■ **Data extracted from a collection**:
- - -
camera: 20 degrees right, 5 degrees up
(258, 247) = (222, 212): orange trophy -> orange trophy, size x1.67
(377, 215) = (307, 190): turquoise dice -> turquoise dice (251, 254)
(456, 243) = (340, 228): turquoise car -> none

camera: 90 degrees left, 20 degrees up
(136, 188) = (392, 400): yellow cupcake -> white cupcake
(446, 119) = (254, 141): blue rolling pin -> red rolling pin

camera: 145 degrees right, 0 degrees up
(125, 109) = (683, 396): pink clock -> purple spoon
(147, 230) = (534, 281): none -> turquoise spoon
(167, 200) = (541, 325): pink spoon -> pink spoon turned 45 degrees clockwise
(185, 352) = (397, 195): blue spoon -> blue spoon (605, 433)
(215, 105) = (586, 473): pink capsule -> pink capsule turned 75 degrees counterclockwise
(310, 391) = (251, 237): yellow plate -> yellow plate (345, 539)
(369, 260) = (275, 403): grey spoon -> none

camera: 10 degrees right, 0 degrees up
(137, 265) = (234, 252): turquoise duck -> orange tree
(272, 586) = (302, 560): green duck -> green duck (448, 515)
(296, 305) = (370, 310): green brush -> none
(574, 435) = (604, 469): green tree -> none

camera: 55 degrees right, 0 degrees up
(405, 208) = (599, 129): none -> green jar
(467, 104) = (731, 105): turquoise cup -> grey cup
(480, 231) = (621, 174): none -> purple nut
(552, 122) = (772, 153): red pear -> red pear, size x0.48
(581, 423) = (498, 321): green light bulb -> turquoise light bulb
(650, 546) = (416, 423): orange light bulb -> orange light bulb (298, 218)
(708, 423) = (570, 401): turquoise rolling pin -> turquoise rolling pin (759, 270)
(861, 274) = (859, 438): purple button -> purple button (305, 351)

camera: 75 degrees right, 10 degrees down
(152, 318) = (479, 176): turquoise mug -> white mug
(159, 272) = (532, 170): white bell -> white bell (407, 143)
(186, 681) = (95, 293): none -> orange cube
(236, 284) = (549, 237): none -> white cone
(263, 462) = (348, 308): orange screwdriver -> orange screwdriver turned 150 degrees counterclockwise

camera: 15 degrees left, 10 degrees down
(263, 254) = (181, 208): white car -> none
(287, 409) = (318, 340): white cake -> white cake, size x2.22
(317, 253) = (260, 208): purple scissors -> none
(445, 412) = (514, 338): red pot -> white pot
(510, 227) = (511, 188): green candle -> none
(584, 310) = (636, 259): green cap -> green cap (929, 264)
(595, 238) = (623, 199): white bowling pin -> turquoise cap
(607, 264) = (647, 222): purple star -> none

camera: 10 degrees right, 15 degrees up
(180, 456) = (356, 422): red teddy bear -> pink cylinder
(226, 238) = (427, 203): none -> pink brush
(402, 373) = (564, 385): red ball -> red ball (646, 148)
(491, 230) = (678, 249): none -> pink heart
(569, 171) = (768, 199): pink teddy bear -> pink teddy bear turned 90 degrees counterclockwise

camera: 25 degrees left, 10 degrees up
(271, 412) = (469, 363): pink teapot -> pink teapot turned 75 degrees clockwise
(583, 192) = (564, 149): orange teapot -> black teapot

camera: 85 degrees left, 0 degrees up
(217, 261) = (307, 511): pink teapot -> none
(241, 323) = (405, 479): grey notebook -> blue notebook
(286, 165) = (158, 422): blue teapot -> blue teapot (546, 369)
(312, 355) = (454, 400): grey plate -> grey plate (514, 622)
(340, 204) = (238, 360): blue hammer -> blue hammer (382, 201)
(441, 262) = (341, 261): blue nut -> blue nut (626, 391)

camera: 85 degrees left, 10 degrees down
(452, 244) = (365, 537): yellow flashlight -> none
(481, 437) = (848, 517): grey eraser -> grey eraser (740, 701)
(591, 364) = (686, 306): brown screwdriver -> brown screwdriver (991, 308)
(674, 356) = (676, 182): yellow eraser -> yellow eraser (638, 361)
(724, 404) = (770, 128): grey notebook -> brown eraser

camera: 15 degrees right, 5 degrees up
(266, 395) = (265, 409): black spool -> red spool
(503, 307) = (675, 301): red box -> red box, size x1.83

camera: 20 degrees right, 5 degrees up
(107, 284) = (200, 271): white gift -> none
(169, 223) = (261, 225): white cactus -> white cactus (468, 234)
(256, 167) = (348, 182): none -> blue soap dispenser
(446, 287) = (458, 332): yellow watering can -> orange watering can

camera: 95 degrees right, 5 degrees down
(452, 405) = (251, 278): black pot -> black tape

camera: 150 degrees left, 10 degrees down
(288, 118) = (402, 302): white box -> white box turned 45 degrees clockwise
- - -
■ **Task requirements**: Begin with the first line of the data above and, please, print each line exactly until you have printed the line containing "(215, 105) = (586, 473): pink"; print nothing else.

■ **Output**:
camera: 20 degrees right, 5 degrees up
(258, 247) = (222, 212): orange trophy -> orange trophy, size x1.67
(377, 215) = (307, 190): turquoise dice -> turquoise dice (251, 254)
(456, 243) = (340, 228): turquoise car -> none

camera: 90 degrees left, 20 degrees up
(136, 188) = (392, 400): yellow cupcake -> white cupcake
(446, 119) = (254, 141): blue rolling pin -> red rolling pin

camera: 145 degrees right, 0 degrees up
(125, 109) = (683, 396): pink clock -> purple spoon
(147, 230) = (534, 281): none -> turquoise spoon
(167, 200) = (541, 325): pink spoon -> pink spoon turned 45 degrees clockwise
(185, 352) = (397, 195): blue spoon -> blue spoon (605, 433)
(215, 105) = (586, 473): pink capsule -> pink capsule turned 75 degrees counterclockwise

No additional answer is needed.